» **ACTIVITY**
Quote the records that follow in full, leaving the pictures out.

» **DATA IN THIS EXERCISE**
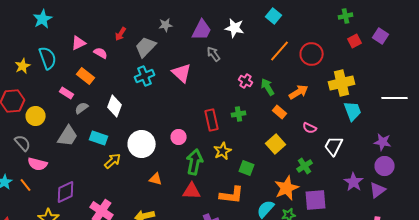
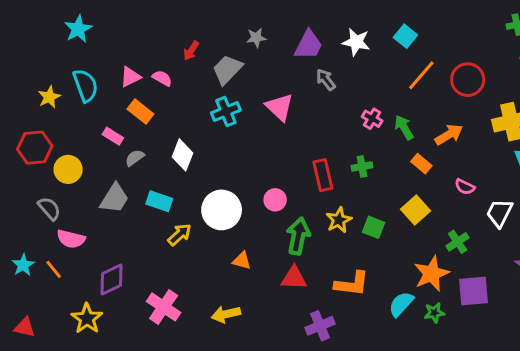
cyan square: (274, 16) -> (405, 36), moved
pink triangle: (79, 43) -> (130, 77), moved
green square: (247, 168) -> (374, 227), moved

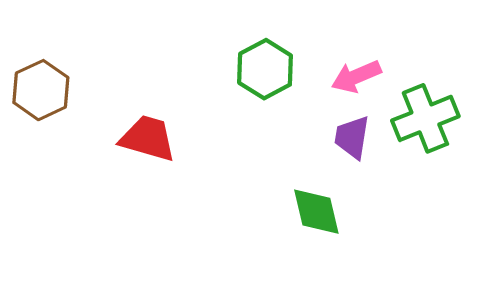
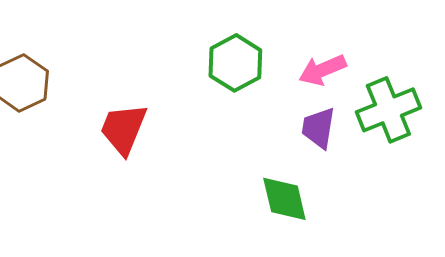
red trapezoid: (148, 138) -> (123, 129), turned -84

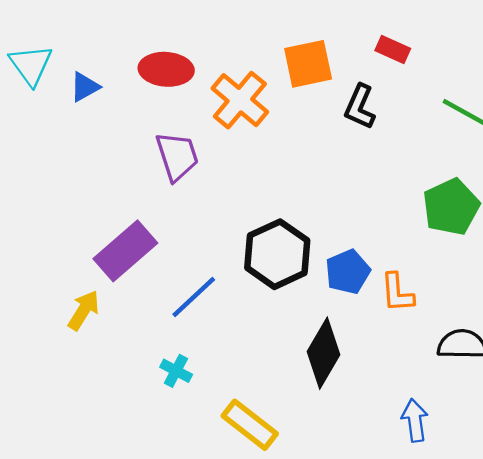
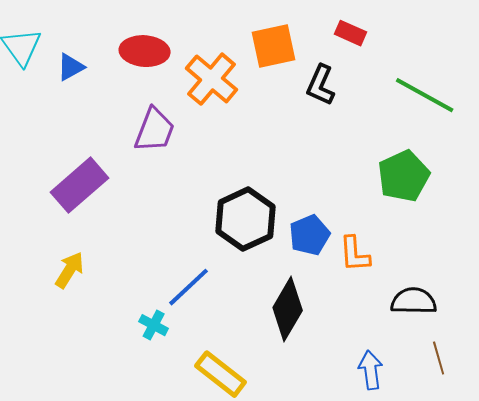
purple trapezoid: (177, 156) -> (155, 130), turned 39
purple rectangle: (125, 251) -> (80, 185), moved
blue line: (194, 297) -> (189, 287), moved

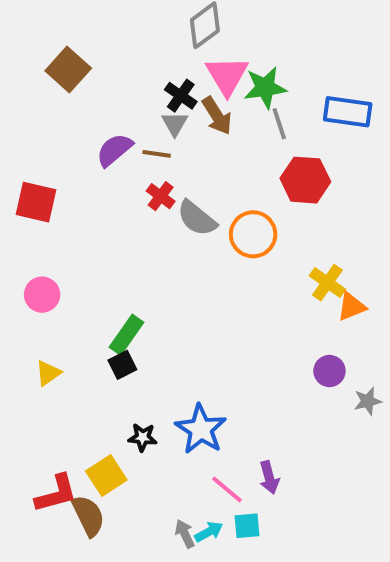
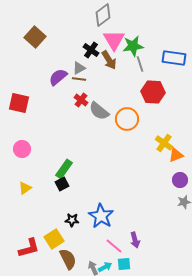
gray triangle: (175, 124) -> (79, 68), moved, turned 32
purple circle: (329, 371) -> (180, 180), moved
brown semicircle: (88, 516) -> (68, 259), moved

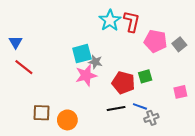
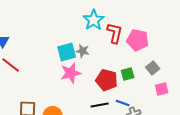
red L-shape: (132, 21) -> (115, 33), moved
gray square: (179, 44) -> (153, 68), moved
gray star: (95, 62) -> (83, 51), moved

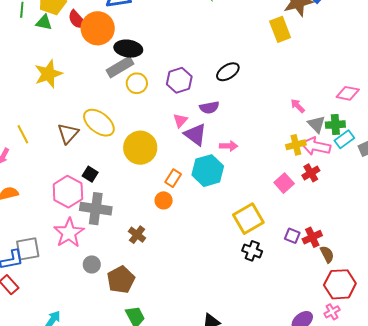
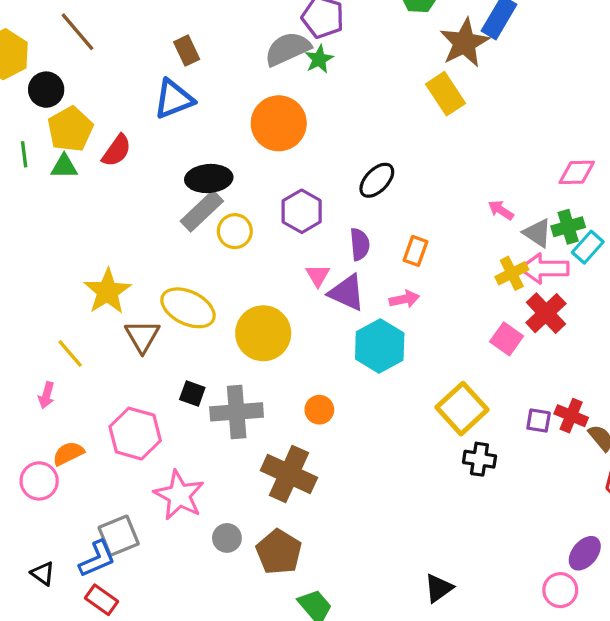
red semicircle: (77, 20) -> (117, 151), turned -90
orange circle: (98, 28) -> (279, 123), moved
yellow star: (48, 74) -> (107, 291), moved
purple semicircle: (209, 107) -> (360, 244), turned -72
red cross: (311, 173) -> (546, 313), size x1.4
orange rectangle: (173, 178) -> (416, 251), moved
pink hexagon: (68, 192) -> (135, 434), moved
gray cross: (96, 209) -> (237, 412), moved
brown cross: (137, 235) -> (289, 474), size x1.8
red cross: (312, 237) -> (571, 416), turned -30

» **EXPECTED ANSWER**
cyan square: (274, 16) -> (405, 36), moved
pink triangle: (79, 43) -> (130, 77), moved
green square: (247, 168) -> (374, 227), moved

red trapezoid: (148, 138) -> (123, 129), turned -84

purple trapezoid: (177, 156) -> (155, 130), turned 39
purple rectangle: (125, 251) -> (80, 185), moved
blue line: (194, 297) -> (189, 287), moved

gray triangle: (175, 124) -> (79, 68), moved, turned 32
purple circle: (329, 371) -> (180, 180), moved
brown semicircle: (88, 516) -> (68, 259), moved

red L-shape: (132, 21) -> (115, 33), moved
gray square: (179, 44) -> (153, 68), moved
gray star: (95, 62) -> (83, 51), moved

red semicircle: (77, 20) -> (117, 151), turned -90
orange circle: (98, 28) -> (279, 123), moved
yellow star: (48, 74) -> (107, 291), moved
purple semicircle: (209, 107) -> (360, 244), turned -72
red cross: (311, 173) -> (546, 313), size x1.4
orange rectangle: (173, 178) -> (416, 251), moved
pink hexagon: (68, 192) -> (135, 434), moved
gray cross: (96, 209) -> (237, 412), moved
brown cross: (137, 235) -> (289, 474), size x1.8
red cross: (312, 237) -> (571, 416), turned -30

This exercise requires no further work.